→ DATASET:
"""
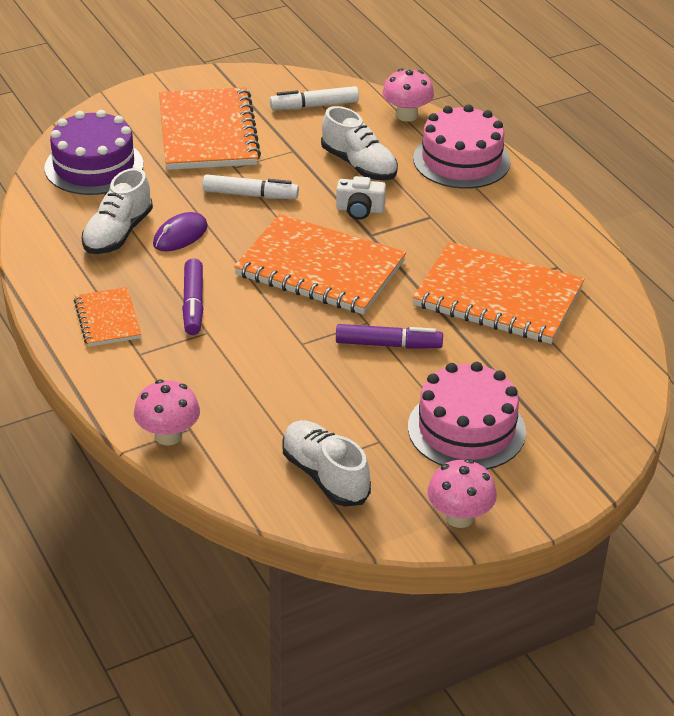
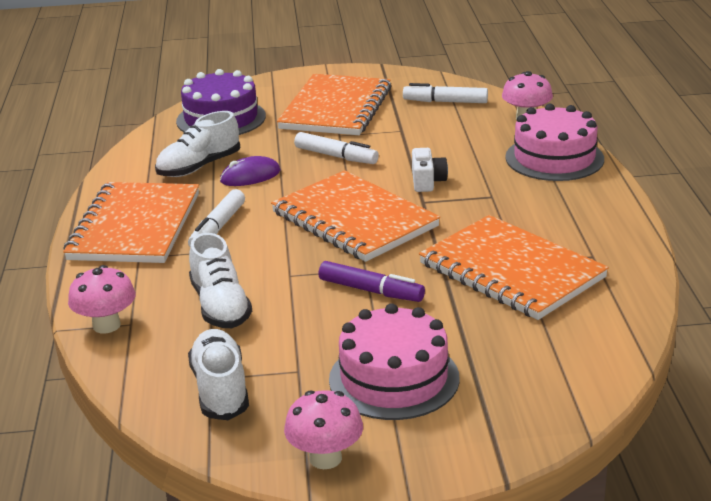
camera: 25 degrees right, 10 degrees down
(107, 319) = (135, 226): orange notebook -> orange notebook, size x1.92
(193, 304) = (217, 228): purple marker -> white marker
(359, 165) = (452, 148): white shoe -> white shoe (220, 306)
(360, 210) = (427, 181): white camera -> white camera turned 120 degrees counterclockwise

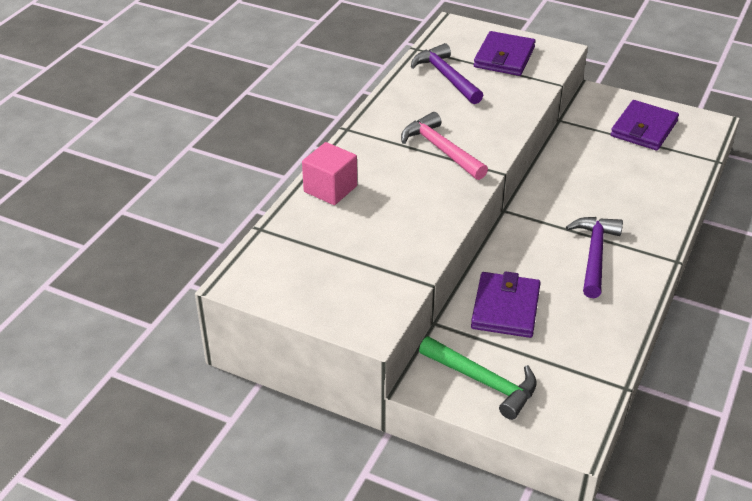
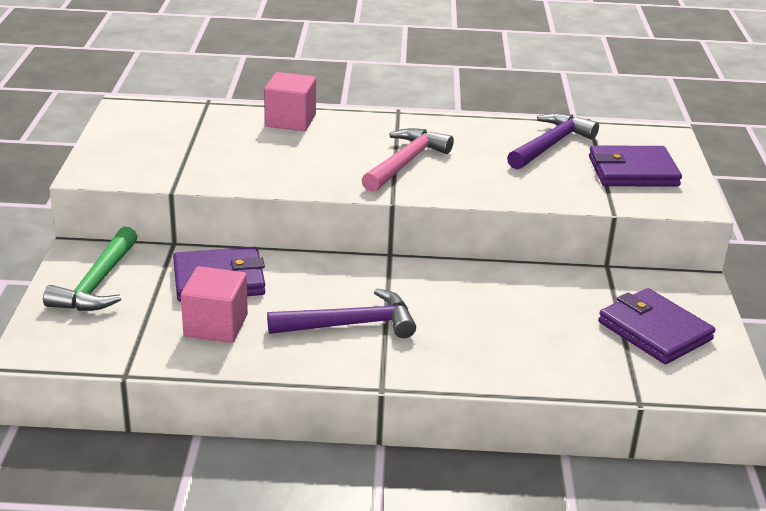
camera: 65 degrees right, 10 degrees down
(572, 324) = (216, 325): none -> pink cube
(644, 129) = (654, 331): purple wallet -> purple wallet turned 45 degrees clockwise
"""
→ GOAL OF THE EXERCISE:
Where a line in the records above contains the string "degrees", return that line.

→ OUTPUT:
camera: 25 degrees right, 10 degrees down
(360, 210) = (427, 181): white camera -> white camera turned 120 degrees counterclockwise
camera: 65 degrees right, 10 degrees down
(644, 129) = (654, 331): purple wallet -> purple wallet turned 45 degrees clockwise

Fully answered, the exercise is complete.